__What you will do__: Go through the entries below and tally each line holding the string "GREEN". Return the number only.

__Available data__:
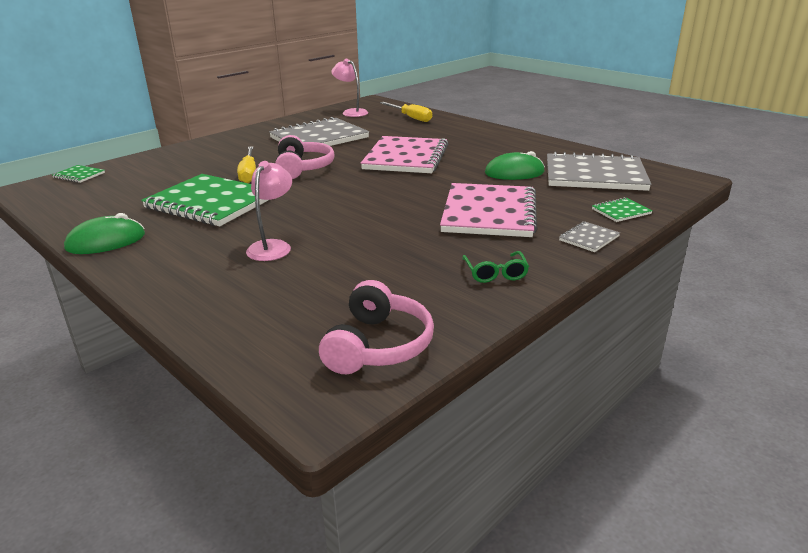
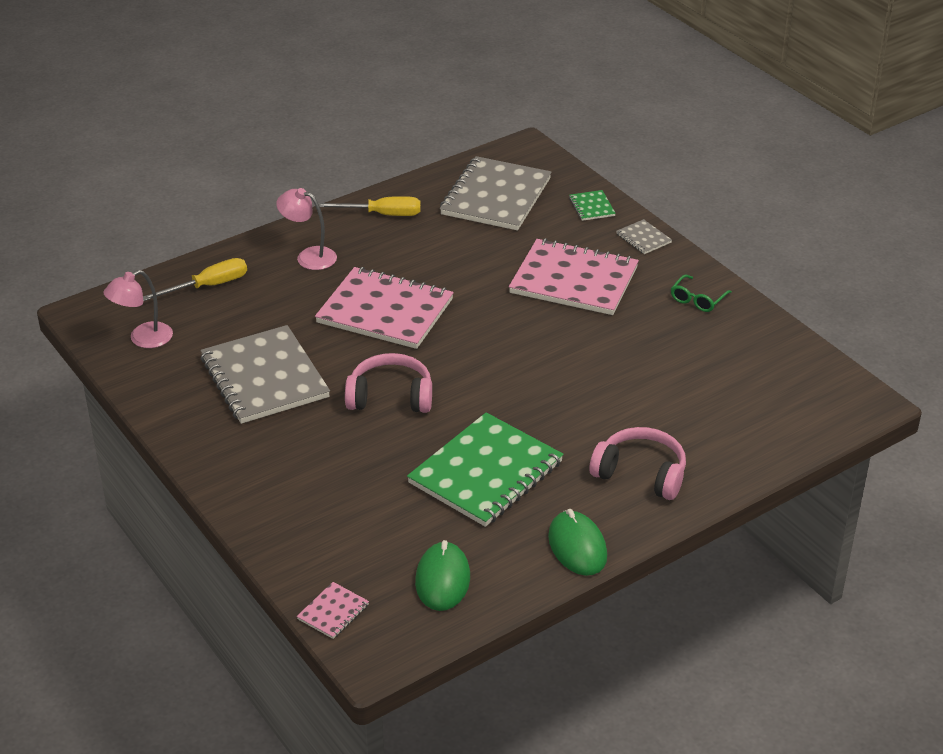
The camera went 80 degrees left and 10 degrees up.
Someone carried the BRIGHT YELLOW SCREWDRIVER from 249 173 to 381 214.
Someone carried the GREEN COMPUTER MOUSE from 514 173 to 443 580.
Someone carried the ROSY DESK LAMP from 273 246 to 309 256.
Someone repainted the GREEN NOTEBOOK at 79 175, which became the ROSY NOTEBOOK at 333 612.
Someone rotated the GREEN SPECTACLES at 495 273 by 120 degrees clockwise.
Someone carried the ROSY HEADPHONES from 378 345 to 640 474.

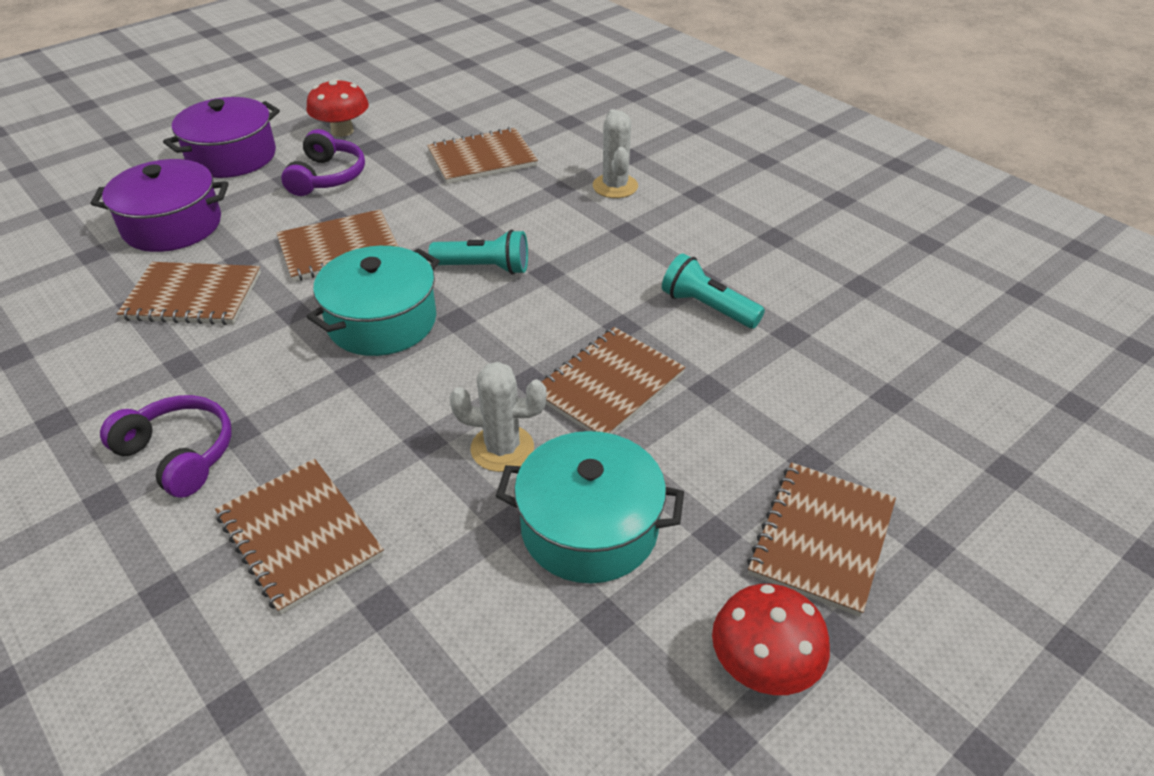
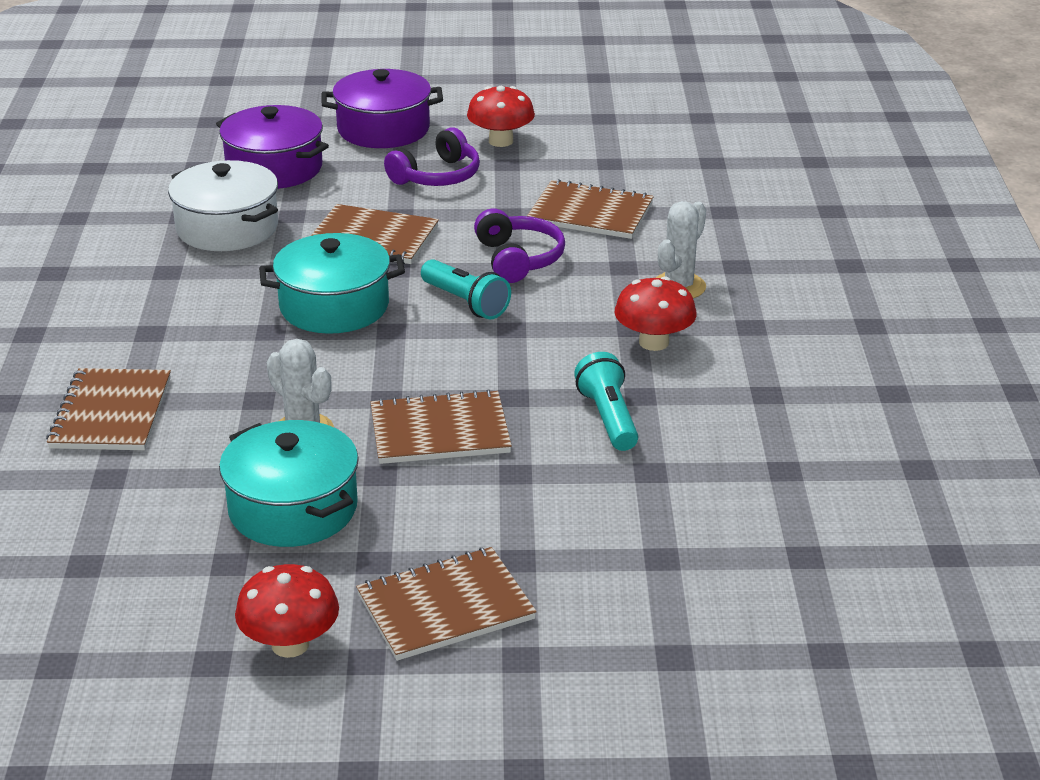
The camera went 40 degrees right and 10 degrees down.
Someone swapped the RUSSET NOTEBOOK at 193 296 for the SNOW-WHITE POT at 227 228.
Someone carried the PURPLE HEADPHONES from 179 454 to 518 259.
Someone put down the RED TOADSTOOL at 654 342.

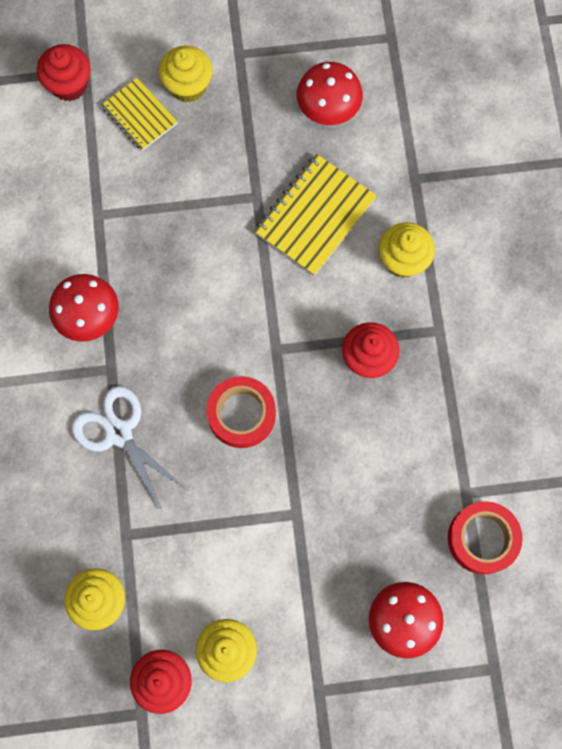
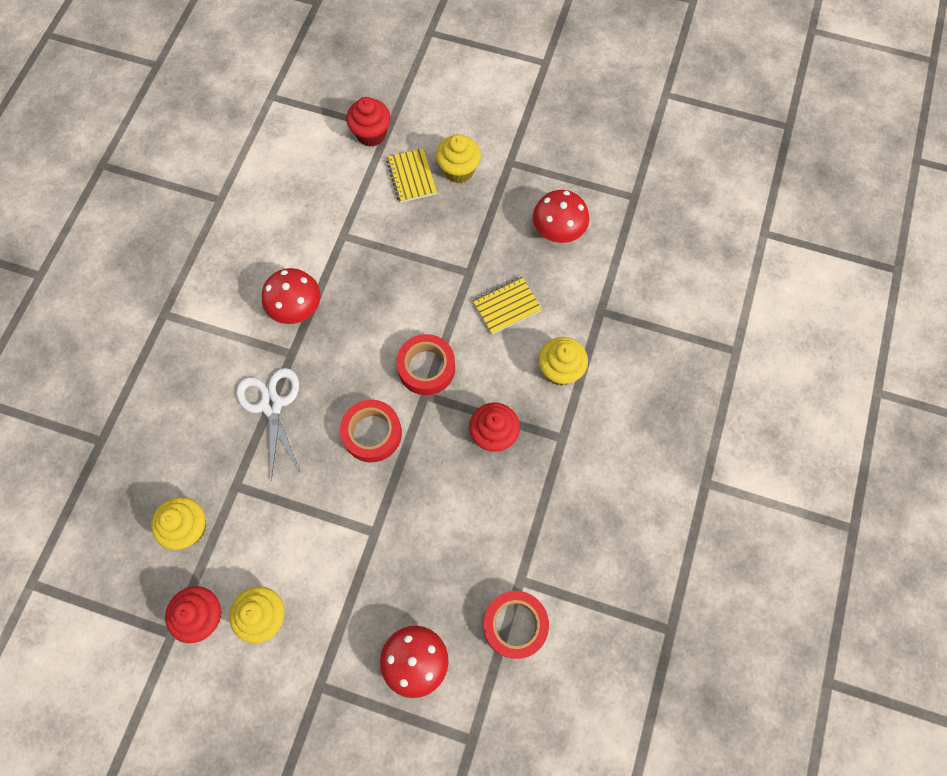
The camera went 25 degrees right and 5 degrees down.
Someone scaled the BRIGHT YELLOW NOTEBOOK at 314 216 by 0.63.
Someone put down the RED STICKY TAPE at 426 368.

__Response area__: 3